From the material below, please set down exactly the lines starting with the one with "black semicircle: moved 6" and going on through the one with "gray semicircle: rotated 8 degrees clockwise", without a single picture.

··· Material to process

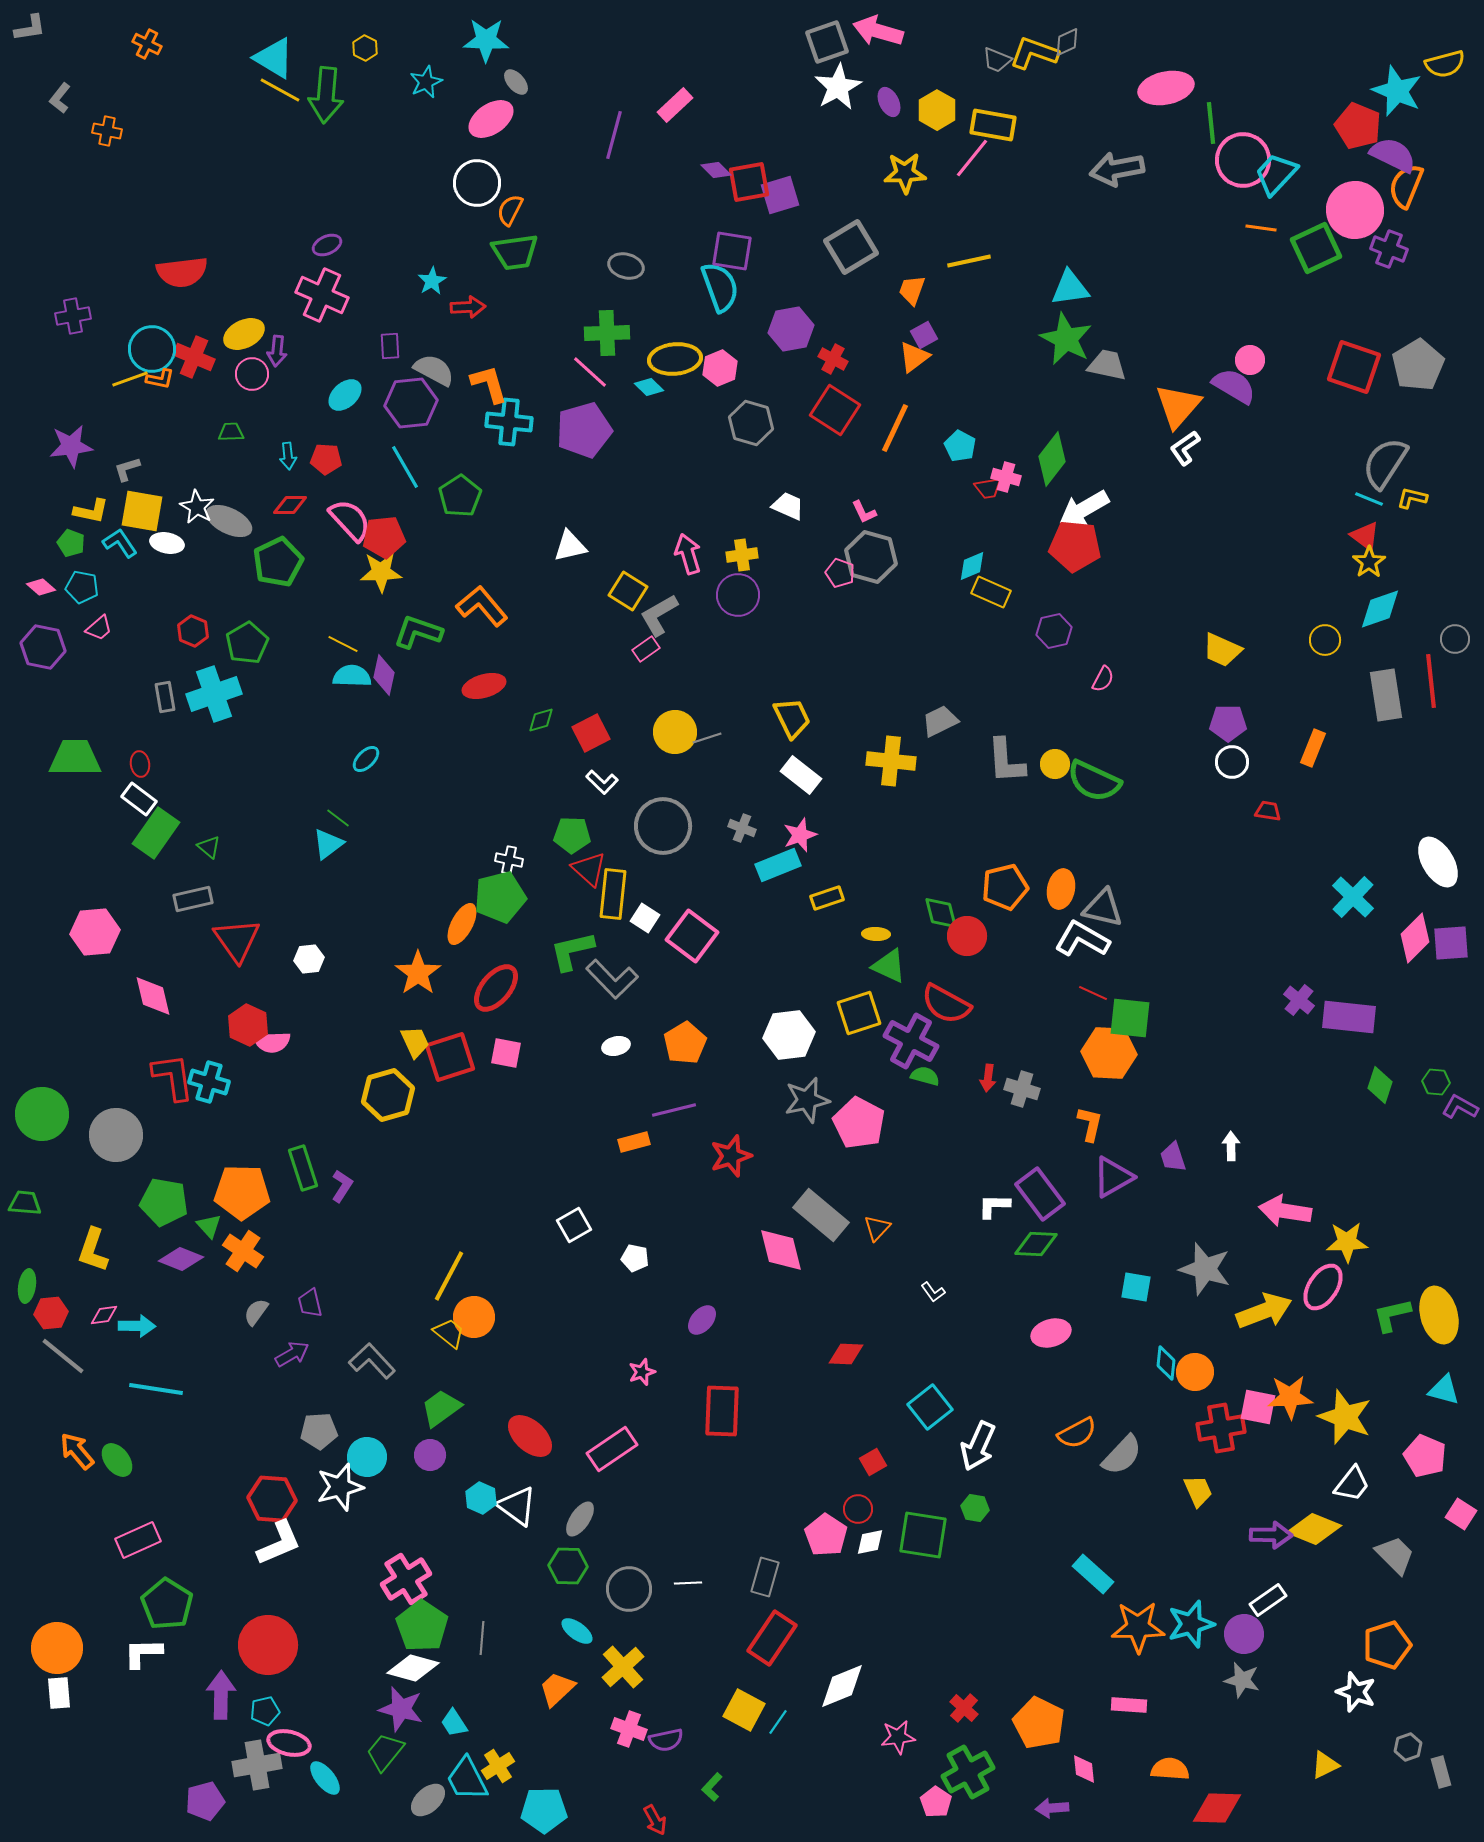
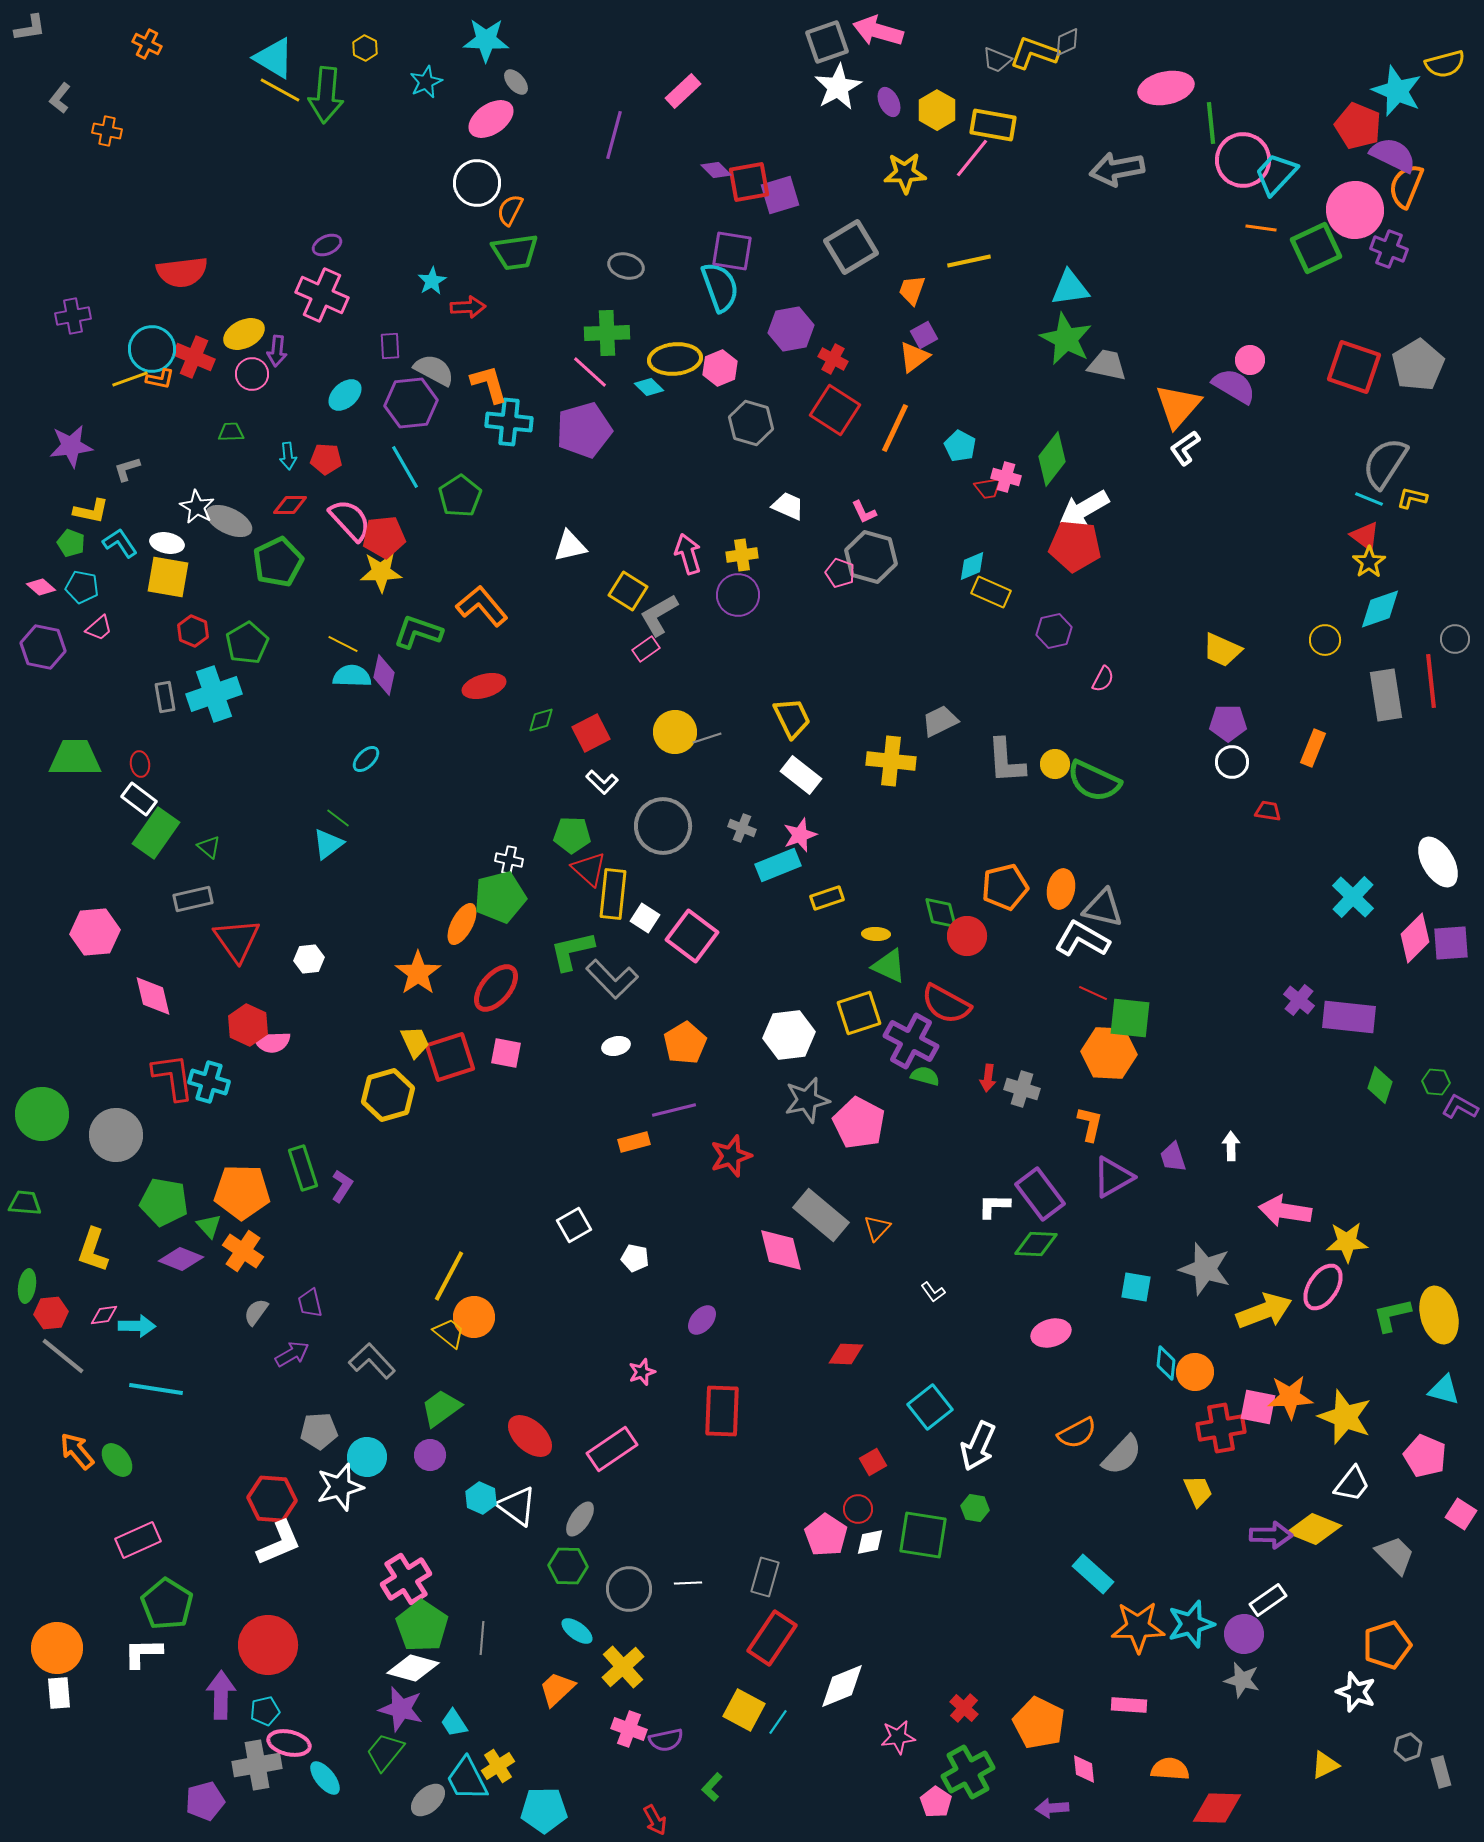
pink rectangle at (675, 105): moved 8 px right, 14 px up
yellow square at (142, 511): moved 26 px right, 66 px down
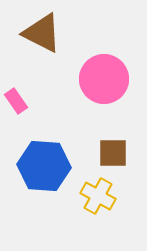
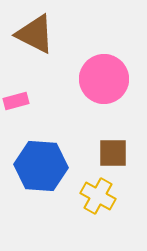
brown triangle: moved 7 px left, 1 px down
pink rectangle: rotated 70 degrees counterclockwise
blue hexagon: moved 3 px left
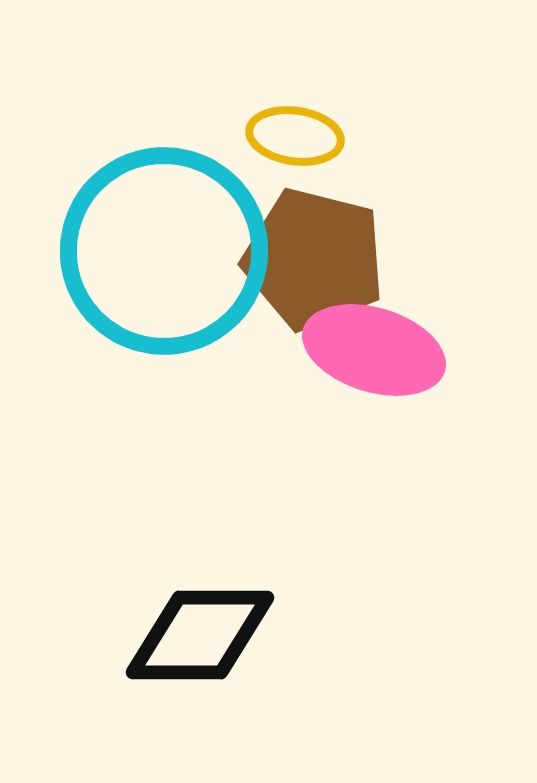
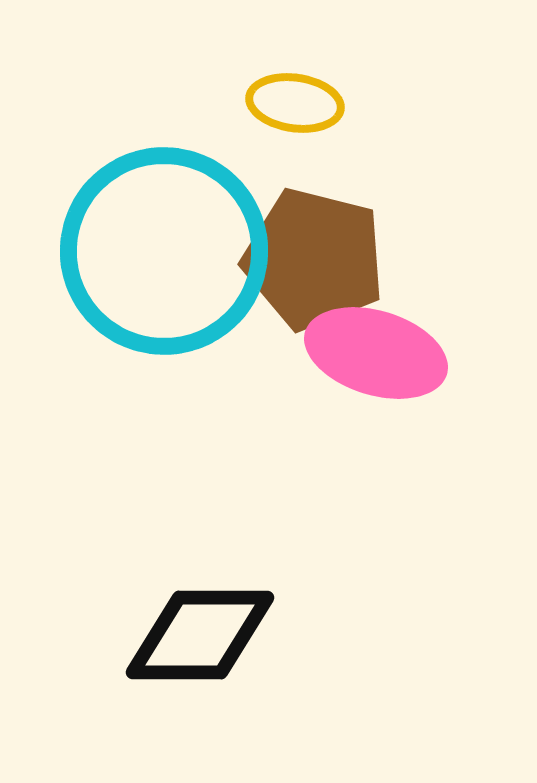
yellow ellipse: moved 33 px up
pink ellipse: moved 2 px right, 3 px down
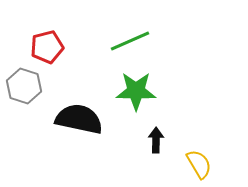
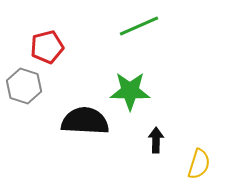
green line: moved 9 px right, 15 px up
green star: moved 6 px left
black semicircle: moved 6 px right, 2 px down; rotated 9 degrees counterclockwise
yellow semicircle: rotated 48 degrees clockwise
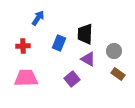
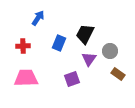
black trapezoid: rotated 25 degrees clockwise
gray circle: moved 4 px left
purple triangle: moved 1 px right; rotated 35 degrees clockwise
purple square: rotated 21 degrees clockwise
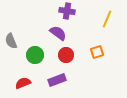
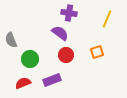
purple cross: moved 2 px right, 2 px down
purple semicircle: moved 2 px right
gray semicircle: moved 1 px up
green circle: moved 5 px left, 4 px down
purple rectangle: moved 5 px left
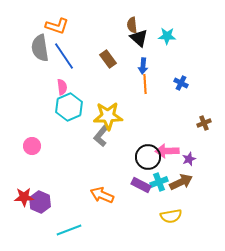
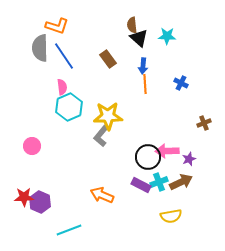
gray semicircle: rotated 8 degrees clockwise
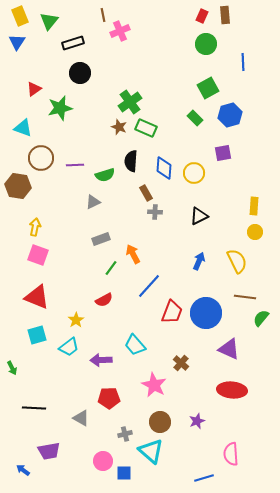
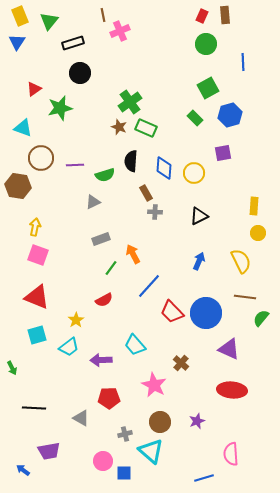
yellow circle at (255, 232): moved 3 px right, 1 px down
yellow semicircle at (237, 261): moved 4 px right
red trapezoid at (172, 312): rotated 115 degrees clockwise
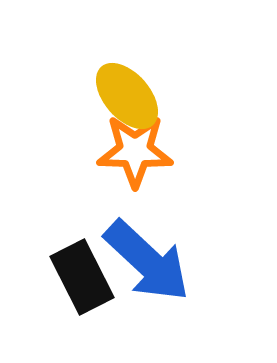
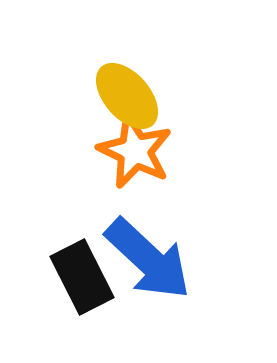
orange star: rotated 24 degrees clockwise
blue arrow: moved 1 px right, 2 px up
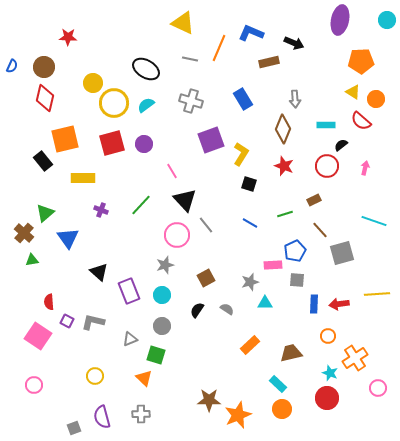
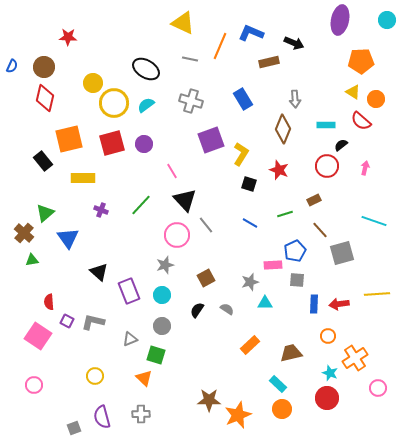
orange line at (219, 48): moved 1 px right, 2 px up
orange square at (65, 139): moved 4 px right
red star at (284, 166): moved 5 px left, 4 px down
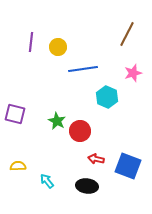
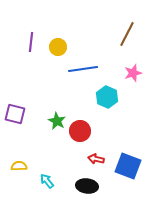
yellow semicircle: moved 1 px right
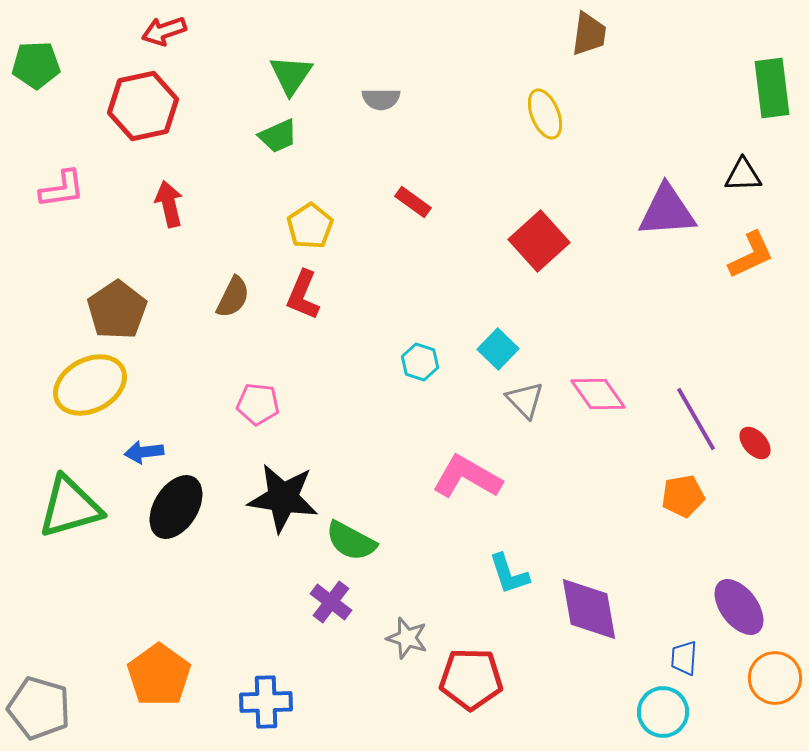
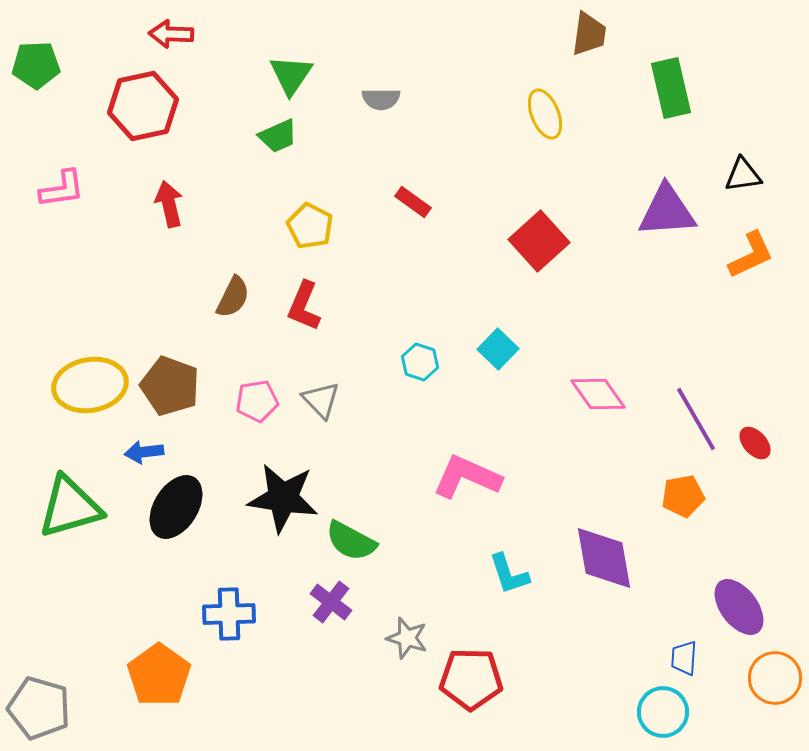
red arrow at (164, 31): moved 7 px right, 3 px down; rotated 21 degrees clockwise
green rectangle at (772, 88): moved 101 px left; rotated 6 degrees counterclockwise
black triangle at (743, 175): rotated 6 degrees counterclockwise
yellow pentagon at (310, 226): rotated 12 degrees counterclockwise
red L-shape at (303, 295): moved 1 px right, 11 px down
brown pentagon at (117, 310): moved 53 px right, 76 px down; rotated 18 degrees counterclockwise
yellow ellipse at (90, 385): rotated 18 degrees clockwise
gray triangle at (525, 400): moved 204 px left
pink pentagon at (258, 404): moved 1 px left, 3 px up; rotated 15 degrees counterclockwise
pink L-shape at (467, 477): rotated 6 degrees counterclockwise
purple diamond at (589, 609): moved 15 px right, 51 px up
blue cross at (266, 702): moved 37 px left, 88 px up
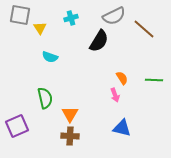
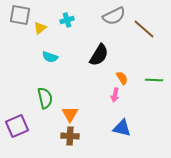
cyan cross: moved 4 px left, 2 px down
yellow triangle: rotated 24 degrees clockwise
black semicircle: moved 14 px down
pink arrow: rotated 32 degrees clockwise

······

▶ [Exercise answer]
black semicircle: moved 6 px right, 2 px down; rotated 9 degrees counterclockwise
yellow semicircle: rotated 48 degrees clockwise
black trapezoid: rotated 25 degrees clockwise
gray circle: moved 4 px left
purple triangle: moved 1 px right; rotated 35 degrees clockwise
purple square: rotated 21 degrees clockwise
purple cross: moved 2 px right, 2 px down
purple semicircle: moved 2 px right
gray semicircle: moved 1 px up
green circle: moved 5 px left, 4 px down
purple rectangle: moved 5 px left
gray semicircle: rotated 8 degrees clockwise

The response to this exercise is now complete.